**EXERCISE**:
The span to repeat in the listing below runs from the line containing "turquoise capsule: 0 -> 1" to the line containing "green scissors: 2 -> 1", inclusive. Repeat it exactly, and only it.

**DATASET EXTRACT**:
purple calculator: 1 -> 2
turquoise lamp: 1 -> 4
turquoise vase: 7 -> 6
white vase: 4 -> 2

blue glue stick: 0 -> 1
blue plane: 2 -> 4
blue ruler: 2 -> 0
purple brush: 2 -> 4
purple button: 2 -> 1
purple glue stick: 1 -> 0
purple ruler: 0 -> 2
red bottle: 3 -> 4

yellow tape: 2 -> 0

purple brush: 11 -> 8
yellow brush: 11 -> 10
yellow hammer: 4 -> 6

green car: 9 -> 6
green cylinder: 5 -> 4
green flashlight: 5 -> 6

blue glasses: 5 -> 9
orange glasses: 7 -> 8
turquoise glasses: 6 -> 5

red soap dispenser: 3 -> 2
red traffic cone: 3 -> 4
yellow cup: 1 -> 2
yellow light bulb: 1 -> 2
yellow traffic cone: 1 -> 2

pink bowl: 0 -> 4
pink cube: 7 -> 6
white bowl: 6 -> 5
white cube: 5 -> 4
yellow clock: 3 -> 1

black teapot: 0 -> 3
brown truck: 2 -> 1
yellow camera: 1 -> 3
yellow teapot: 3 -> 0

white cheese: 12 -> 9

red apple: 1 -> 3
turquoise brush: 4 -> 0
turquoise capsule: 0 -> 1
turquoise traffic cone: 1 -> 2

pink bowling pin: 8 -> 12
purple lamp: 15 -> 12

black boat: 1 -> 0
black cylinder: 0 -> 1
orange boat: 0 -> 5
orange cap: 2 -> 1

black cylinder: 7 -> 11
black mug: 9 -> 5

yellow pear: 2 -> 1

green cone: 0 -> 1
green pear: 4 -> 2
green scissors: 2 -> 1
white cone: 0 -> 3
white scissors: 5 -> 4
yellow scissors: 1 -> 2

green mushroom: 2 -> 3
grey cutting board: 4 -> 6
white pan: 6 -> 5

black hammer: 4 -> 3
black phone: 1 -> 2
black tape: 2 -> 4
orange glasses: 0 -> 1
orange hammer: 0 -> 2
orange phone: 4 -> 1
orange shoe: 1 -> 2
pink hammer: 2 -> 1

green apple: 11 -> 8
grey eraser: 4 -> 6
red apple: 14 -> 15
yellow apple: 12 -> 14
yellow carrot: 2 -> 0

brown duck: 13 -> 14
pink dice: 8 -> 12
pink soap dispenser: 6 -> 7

**RESULT OF THE EXERCISE**:
turquoise capsule: 0 -> 1
turquoise traffic cone: 1 -> 2

pink bowling pin: 8 -> 12
purple lamp: 15 -> 12

black boat: 1 -> 0
black cylinder: 0 -> 1
orange boat: 0 -> 5
orange cap: 2 -> 1

black cylinder: 7 -> 11
black mug: 9 -> 5

yellow pear: 2 -> 1

green cone: 0 -> 1
green pear: 4 -> 2
green scissors: 2 -> 1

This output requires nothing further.